(Beginning of SOURCE RECORDS)

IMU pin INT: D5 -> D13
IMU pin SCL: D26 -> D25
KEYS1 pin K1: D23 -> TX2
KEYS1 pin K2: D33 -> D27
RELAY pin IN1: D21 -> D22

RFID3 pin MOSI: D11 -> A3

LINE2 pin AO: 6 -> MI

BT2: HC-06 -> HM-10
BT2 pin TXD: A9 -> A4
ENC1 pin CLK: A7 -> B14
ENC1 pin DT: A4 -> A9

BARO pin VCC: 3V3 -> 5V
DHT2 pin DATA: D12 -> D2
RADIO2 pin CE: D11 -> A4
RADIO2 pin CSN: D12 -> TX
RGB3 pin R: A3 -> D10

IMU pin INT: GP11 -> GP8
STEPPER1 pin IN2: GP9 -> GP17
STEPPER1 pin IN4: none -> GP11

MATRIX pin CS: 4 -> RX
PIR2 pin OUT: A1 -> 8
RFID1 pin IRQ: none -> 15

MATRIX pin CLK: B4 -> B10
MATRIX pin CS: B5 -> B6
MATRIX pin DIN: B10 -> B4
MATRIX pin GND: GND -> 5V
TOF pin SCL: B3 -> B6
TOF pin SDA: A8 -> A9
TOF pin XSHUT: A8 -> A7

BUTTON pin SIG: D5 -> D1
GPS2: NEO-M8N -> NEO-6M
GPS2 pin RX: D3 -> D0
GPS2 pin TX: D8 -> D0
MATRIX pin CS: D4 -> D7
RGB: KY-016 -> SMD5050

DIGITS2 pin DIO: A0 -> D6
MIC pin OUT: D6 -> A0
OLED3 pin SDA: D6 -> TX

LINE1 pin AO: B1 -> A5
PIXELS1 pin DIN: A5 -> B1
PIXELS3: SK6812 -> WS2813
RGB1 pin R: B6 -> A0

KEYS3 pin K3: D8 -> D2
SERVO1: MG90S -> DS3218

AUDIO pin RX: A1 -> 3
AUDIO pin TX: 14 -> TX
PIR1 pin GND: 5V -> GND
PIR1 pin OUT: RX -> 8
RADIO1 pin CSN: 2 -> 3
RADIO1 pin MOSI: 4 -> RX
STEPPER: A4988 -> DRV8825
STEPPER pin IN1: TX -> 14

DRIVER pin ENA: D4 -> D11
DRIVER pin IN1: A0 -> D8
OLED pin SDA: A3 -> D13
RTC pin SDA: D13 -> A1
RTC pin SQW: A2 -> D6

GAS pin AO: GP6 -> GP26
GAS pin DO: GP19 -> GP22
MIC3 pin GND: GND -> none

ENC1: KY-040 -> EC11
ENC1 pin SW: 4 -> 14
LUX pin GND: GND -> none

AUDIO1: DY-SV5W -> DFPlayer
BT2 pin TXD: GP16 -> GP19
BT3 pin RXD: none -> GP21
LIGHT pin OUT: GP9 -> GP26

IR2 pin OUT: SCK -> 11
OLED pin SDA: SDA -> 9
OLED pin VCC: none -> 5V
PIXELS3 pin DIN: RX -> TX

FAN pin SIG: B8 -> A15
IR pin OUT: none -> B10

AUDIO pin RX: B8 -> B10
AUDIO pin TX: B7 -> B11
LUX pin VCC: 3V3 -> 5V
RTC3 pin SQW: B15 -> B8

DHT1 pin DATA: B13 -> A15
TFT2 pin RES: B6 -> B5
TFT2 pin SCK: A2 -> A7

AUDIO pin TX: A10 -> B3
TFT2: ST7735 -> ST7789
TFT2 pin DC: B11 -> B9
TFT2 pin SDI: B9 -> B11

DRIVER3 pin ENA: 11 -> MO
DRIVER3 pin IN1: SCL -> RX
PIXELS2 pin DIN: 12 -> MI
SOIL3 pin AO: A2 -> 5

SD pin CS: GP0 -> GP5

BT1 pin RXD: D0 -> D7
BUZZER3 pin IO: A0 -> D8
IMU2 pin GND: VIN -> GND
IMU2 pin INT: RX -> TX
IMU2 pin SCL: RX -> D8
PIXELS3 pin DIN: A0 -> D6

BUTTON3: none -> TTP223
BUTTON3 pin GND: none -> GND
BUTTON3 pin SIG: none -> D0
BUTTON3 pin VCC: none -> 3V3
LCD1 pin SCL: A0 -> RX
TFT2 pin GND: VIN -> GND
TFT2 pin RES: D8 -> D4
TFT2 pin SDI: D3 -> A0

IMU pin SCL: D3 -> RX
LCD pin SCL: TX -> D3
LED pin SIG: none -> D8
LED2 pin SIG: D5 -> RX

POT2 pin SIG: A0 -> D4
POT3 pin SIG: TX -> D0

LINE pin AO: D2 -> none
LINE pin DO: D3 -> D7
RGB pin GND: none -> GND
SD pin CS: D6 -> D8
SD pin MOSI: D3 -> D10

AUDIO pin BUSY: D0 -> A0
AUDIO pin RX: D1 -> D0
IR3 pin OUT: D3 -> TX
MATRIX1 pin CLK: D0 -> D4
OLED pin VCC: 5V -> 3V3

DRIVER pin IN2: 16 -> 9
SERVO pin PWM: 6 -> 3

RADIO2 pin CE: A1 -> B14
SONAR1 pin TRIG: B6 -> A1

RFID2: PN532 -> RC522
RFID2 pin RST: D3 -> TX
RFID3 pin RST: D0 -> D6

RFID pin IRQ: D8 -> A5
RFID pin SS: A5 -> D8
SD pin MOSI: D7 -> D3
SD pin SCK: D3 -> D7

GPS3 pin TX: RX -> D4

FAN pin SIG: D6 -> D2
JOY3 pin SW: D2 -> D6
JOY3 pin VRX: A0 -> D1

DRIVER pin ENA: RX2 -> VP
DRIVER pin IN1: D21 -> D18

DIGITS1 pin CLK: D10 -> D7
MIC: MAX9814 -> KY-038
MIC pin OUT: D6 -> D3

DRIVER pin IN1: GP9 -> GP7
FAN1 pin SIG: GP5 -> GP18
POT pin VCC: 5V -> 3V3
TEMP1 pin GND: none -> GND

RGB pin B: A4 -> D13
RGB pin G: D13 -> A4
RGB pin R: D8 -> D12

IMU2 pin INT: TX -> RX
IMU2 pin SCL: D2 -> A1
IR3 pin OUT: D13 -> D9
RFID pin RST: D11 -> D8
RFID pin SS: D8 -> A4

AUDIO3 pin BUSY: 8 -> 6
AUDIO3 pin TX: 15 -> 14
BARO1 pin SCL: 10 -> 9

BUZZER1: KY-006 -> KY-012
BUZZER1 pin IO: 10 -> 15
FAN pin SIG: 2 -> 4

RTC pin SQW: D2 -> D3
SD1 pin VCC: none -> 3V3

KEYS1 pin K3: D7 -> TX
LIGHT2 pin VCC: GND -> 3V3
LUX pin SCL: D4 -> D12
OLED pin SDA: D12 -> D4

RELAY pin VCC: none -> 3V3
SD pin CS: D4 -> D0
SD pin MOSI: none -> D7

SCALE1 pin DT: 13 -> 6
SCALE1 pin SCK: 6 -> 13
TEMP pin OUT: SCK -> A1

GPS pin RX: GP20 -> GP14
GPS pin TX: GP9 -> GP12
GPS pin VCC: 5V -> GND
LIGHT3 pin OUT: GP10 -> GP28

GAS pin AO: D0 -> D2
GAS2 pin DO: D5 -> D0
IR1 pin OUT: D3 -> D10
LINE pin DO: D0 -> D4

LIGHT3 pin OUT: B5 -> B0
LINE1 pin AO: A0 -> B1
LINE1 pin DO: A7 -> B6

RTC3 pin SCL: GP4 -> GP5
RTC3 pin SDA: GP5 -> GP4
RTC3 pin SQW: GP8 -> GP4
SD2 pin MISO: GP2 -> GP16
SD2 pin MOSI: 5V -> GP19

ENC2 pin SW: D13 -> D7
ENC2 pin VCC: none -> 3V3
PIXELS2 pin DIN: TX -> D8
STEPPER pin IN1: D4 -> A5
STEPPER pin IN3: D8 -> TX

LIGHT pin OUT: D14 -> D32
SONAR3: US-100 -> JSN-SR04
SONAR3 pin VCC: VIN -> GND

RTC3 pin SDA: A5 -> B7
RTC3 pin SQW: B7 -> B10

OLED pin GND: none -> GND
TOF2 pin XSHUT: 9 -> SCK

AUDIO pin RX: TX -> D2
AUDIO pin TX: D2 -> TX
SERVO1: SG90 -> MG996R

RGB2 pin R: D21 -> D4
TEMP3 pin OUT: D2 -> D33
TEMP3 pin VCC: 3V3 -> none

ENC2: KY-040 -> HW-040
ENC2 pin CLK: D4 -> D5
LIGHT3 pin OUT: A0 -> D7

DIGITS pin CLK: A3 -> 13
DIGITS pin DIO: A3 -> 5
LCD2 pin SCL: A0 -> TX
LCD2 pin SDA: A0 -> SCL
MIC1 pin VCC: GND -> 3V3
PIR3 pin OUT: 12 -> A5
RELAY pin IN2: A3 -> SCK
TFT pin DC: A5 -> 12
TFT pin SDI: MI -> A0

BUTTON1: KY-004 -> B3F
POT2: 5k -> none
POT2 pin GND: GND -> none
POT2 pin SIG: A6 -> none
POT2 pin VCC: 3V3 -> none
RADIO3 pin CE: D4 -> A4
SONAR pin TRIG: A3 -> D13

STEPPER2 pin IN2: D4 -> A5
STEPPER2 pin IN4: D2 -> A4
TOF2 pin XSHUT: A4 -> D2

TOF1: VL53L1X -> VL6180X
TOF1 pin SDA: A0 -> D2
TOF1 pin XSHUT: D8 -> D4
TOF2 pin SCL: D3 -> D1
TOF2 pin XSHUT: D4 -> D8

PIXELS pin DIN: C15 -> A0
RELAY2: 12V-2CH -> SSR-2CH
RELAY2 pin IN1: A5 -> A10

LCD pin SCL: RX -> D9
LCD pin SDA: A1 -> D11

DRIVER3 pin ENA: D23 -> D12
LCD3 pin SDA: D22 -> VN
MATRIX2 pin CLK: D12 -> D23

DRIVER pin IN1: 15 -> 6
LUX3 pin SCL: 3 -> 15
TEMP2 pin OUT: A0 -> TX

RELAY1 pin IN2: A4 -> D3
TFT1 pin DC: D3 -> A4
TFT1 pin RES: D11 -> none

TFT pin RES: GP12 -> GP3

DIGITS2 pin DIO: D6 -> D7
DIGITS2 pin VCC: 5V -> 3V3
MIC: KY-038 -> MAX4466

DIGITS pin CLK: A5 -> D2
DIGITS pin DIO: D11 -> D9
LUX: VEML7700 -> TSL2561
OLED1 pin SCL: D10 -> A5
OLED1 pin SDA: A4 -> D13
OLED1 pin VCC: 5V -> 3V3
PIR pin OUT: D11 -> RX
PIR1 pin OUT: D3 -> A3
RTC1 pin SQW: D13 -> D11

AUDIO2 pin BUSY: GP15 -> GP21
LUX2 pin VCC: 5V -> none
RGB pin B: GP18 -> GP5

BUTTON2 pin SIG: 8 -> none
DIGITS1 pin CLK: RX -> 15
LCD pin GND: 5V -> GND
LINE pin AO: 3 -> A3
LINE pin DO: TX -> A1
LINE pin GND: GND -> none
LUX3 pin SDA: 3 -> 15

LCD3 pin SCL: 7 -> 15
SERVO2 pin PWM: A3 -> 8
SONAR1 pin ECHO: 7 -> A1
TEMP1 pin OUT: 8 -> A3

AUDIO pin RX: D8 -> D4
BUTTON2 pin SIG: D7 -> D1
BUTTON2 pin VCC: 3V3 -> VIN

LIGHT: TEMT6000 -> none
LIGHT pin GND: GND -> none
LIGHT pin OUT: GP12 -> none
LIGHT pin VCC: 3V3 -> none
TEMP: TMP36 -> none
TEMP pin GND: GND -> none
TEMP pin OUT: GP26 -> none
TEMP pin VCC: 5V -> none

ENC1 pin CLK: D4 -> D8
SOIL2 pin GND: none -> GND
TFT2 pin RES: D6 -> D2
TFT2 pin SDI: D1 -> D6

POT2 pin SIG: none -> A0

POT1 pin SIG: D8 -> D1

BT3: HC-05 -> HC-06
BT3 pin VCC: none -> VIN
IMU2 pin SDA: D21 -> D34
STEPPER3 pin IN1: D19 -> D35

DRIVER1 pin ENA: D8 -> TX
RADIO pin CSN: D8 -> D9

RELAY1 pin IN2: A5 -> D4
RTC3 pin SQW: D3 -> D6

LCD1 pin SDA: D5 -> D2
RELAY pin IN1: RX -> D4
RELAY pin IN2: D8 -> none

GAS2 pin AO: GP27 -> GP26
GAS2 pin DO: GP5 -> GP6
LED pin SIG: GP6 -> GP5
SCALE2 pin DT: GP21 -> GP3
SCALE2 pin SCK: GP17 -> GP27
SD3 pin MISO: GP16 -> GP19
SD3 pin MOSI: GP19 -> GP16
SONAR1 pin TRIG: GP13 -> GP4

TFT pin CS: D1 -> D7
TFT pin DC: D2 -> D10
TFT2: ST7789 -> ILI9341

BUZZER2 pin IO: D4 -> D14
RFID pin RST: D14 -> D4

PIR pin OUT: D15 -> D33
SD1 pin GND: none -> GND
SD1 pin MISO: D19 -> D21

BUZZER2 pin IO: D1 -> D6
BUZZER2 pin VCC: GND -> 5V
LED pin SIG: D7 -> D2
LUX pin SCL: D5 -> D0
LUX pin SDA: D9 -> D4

(End of SOURCE RECORDS)

### TASK DIRECTIONS
After locating the line containing "TFT pin CS: D1 -> D7", write out that line and all remaining lines of the records exactly, with nothing added.

### RESULT OF THIS EXERCISE
TFT pin CS: D1 -> D7
TFT pin DC: D2 -> D10
TFT2: ST7789 -> ILI9341

BUZZER2 pin IO: D4 -> D14
RFID pin RST: D14 -> D4

PIR pin OUT: D15 -> D33
SD1 pin GND: none -> GND
SD1 pin MISO: D19 -> D21

BUZZER2 pin IO: D1 -> D6
BUZZER2 pin VCC: GND -> 5V
LED pin SIG: D7 -> D2
LUX pin SCL: D5 -> D0
LUX pin SDA: D9 -> D4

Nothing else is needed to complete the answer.